___ DATA FOR REVIEW
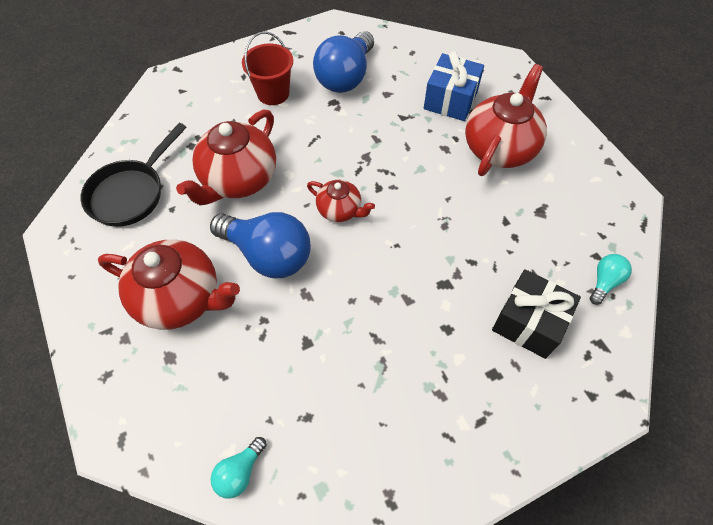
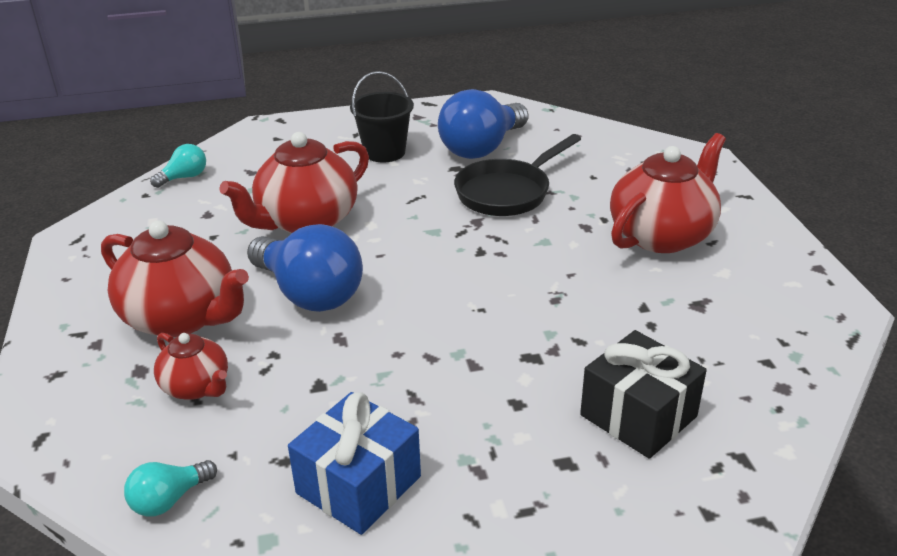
camera: 15 degrees right, 25 degrees down
(131, 193) = (173, 216): black pan -> black pan (507, 192)
(273, 93) = (384, 152): red bucket -> black bucket
(340, 210) = (421, 265): red teapot -> red teapot (197, 387)
(450, 100) = (611, 183): blue gift -> blue gift (358, 485)
(604, 282) = (770, 391): turquoise light bulb -> turquoise light bulb (184, 177)

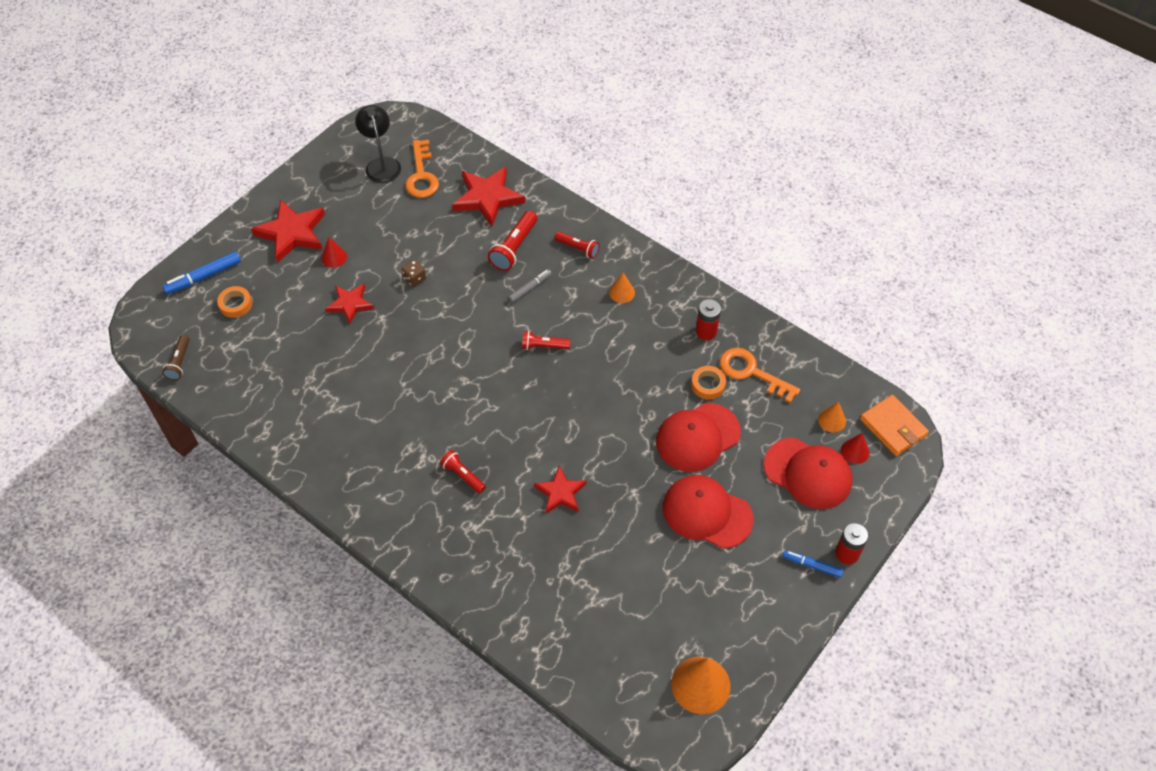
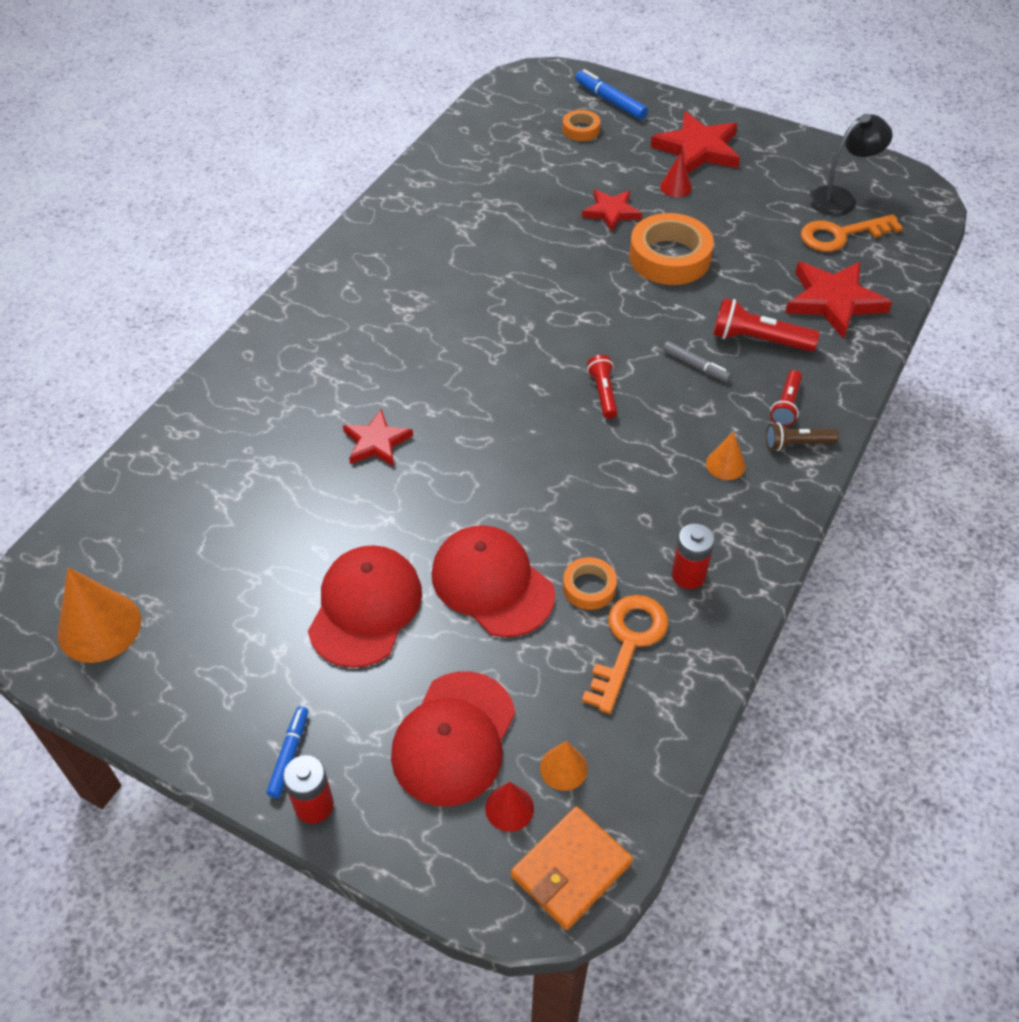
camera: 80 degrees right, 5 degrees down
(179, 362) = (493, 109): brown flashlight -> brown flashlight (797, 444)
(415, 279) = (669, 257): brown dice -> orange tape
(463, 475) = (388, 347): red flashlight -> none

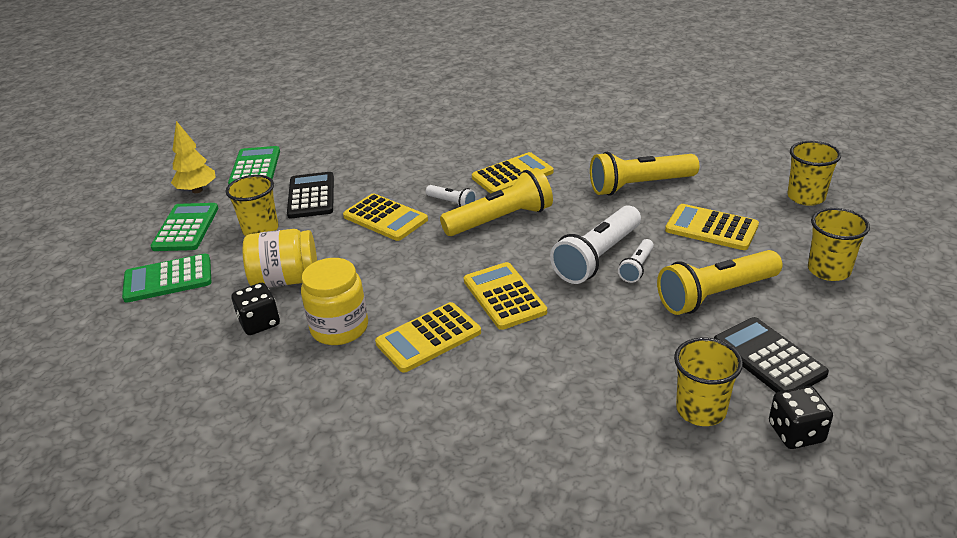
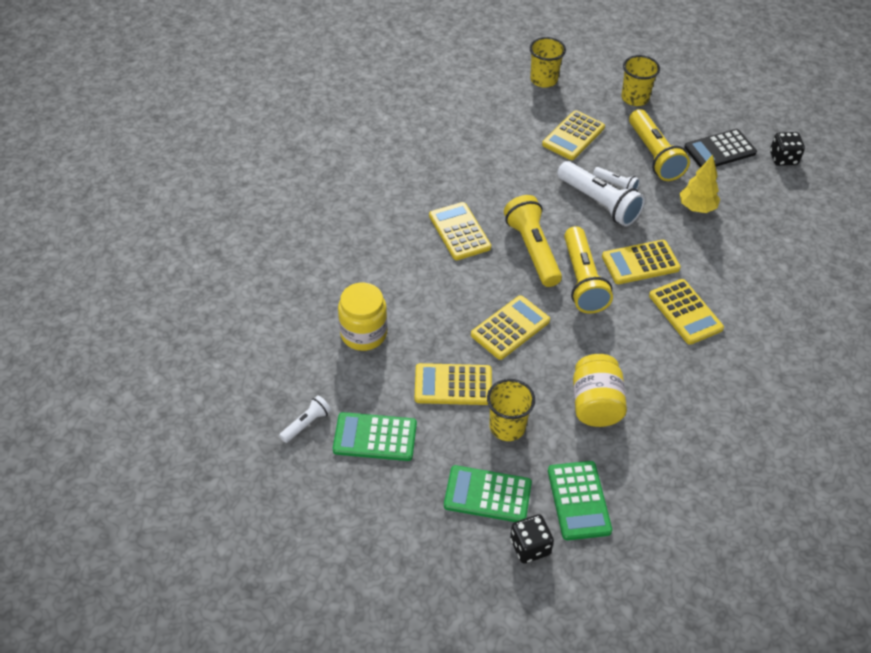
camera: 85 degrees left, 15 degrees up
(197, 190) = (409, 491): yellow tree -> yellow tree (697, 207)
(259, 323) = (655, 422): black dice -> black dice (530, 547)
(311, 196) = (453, 385): black calculator -> yellow calculator
(339, 328) = (668, 366): yellow jar -> yellow jar (363, 333)
(452, 203) = (497, 278): white flashlight -> white flashlight (306, 424)
(639, 186) = (502, 158): yellow flashlight -> yellow flashlight (582, 280)
(701, 410) = (764, 191): yellow cup -> none

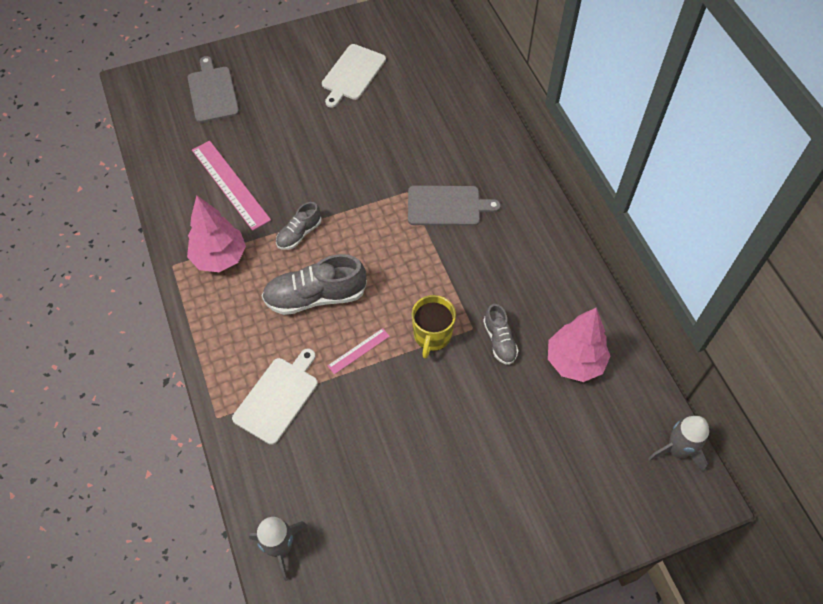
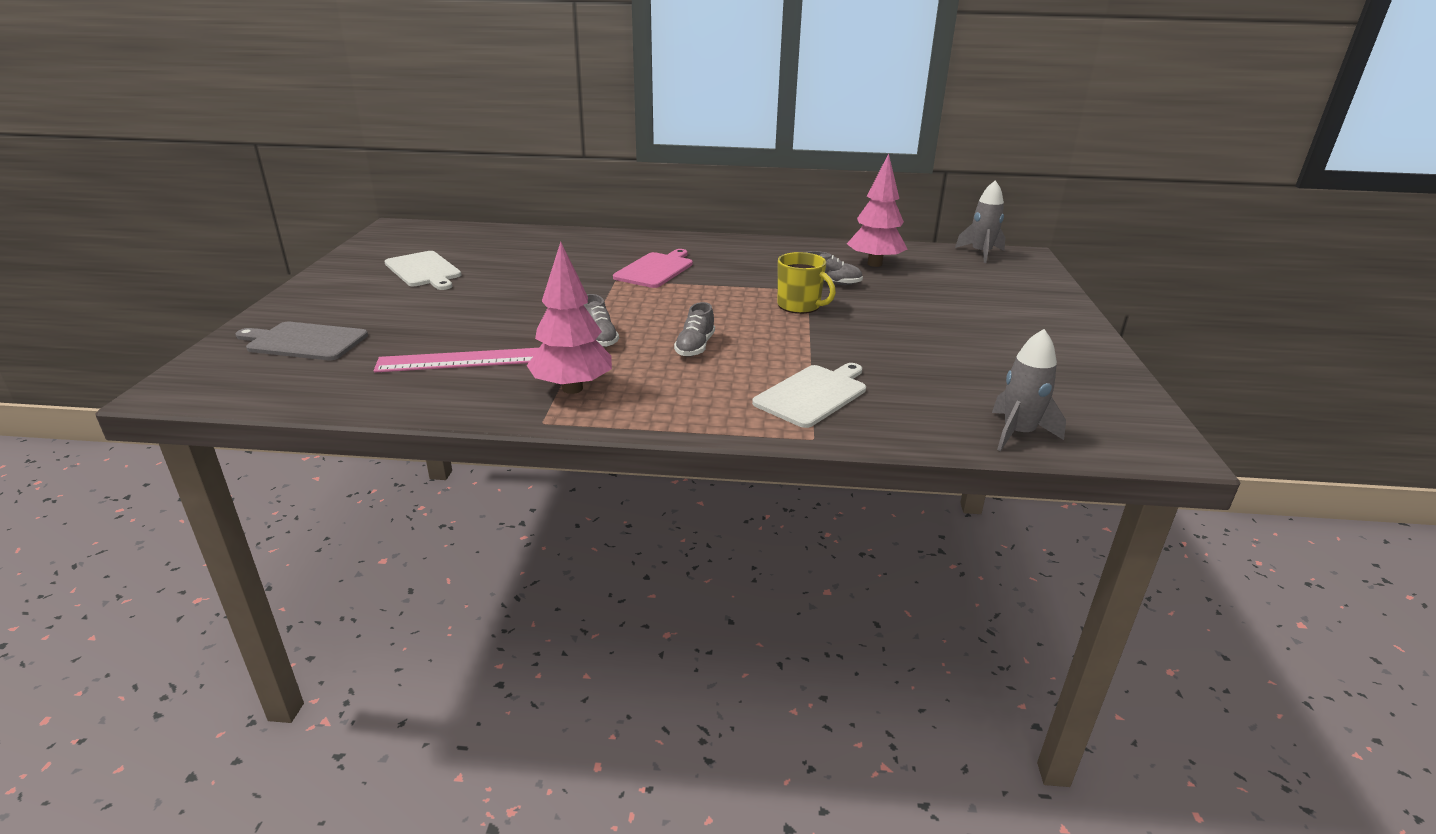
camera: 65 degrees left, 30 degrees down
(278, 397) = (813, 394): white cutting board -> white cutting board turned 75 degrees clockwise
(315, 296) = (695, 347): grey shoe -> grey shoe, size x0.57
(358, 350) = (787, 341): pink ruler -> none
(447, 206) = (655, 269): grey cutting board -> pink cutting board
______
## [EXERCISE PROMPT]
When copying from the data above, print only the lines from the line containing "camera: 80 degrees right, 5 degrees down" to the line containing "(197, 190) = (409, 491): yellow", exactly, and leave the pictures out.

## [RESULT FOR THIS TASK]
camera: 80 degrees right, 5 degrees down
(179, 362) = (493, 109): brown flashlight -> brown flashlight (797, 444)
(415, 279) = (669, 257): brown dice -> orange tape
(463, 475) = (388, 347): red flashlight -> none

camera: 85 degrees left, 15 degrees up
(197, 190) = (409, 491): yellow tree -> yellow tree (697, 207)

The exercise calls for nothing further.